_WHAT YOU SHOULD DO_.
Please copy every line with the string "moved" from the entries below.

_EXTRACTED DATA_.

■ ■ ■ ■ ■

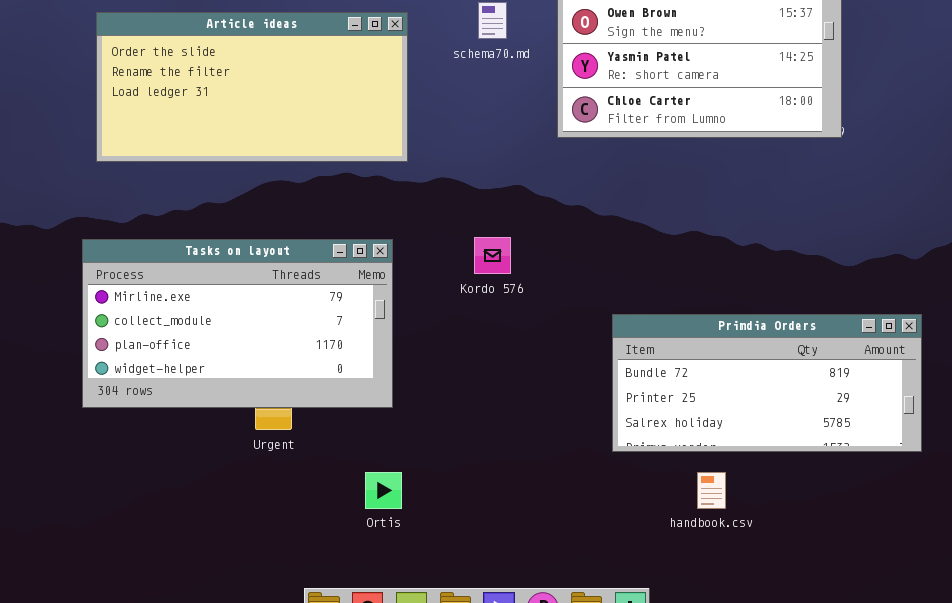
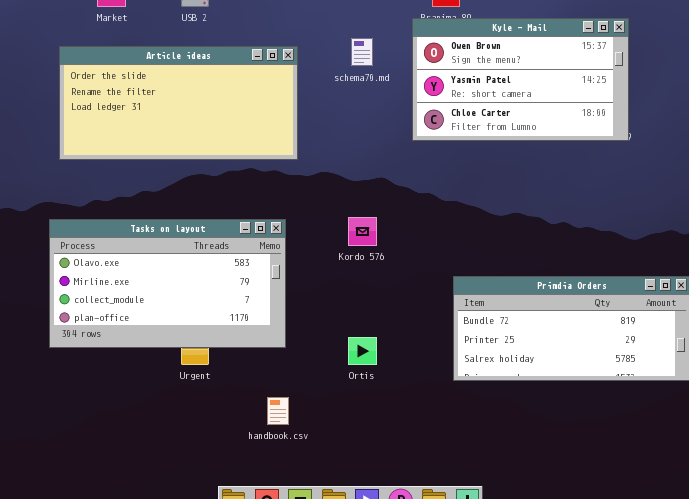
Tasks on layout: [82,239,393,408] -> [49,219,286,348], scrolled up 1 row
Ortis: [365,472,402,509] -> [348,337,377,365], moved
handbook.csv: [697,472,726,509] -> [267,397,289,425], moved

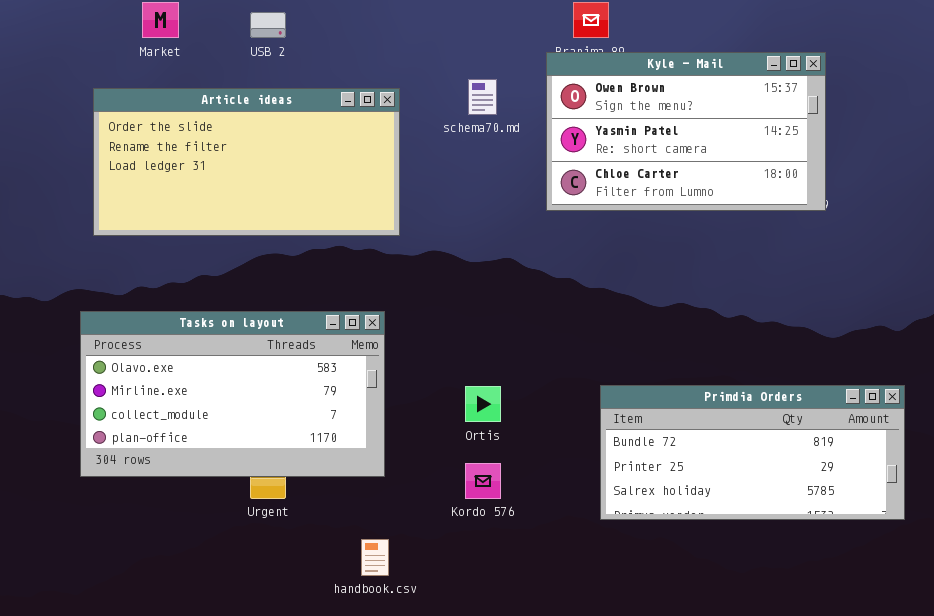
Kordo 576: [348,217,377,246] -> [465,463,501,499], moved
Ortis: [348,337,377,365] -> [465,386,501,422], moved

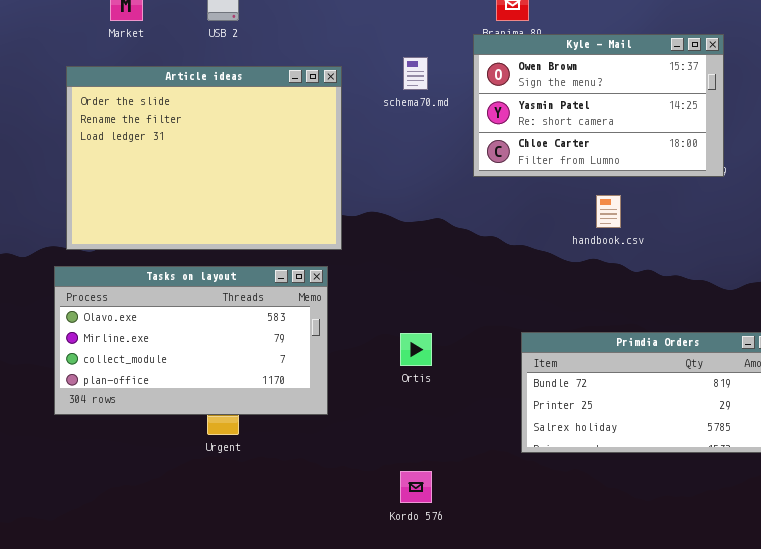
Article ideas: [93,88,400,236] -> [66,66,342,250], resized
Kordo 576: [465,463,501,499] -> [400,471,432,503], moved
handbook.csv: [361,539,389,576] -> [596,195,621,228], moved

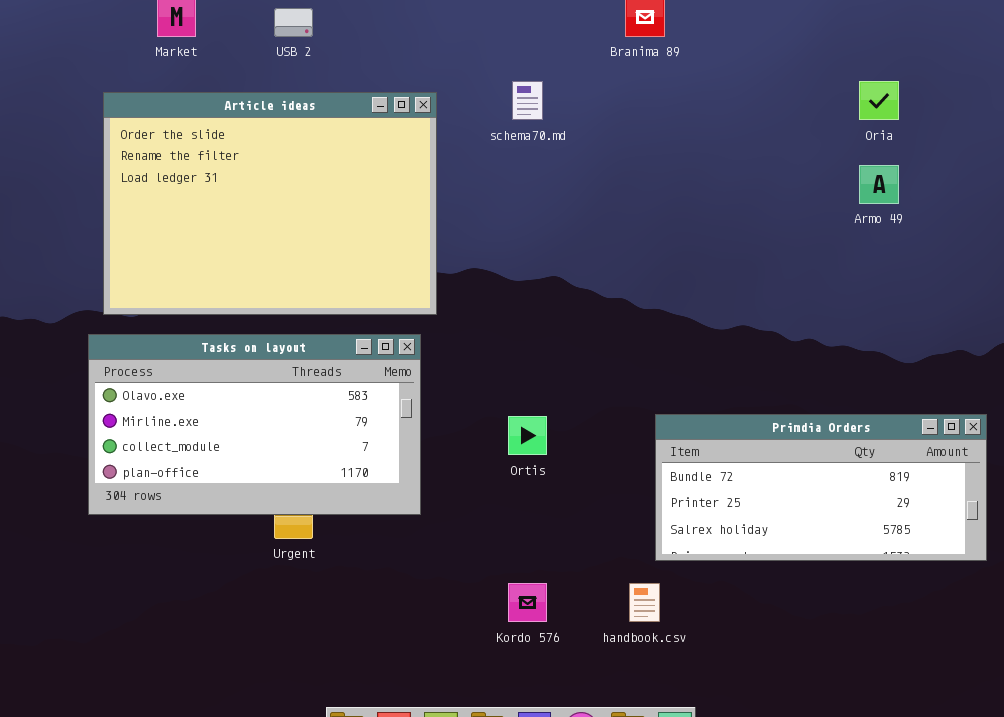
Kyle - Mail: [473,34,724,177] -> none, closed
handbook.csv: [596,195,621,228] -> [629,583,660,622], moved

■ ■ ■ ■ ■

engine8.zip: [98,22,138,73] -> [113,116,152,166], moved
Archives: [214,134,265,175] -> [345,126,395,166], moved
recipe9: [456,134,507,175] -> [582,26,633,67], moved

■ ■ ■ ■ ■

_RESPONSE_.
Ortis: [365,472,402,509] -> [348,337,377,365], moved
handbook.csv: [697,472,726,509] -> [267,397,289,425], moved
Kordo 576: [348,217,377,246] -> [465,463,501,499], moved
Ortis: [348,337,377,365] -> [465,386,501,422], moved
Kordo 576: [465,463,501,499] -> [400,471,432,503], moved
handbook.csv: [361,539,389,576] -> [596,195,621,228], moved
handbook.csv: [596,195,621,228] -> [629,583,660,622], moved
engine8.zip: [98,22,138,73] -> [113,116,152,166], moved
Archives: [214,134,265,175] -> [345,126,395,166], moved
recipe9: [456,134,507,175] -> [582,26,633,67], moved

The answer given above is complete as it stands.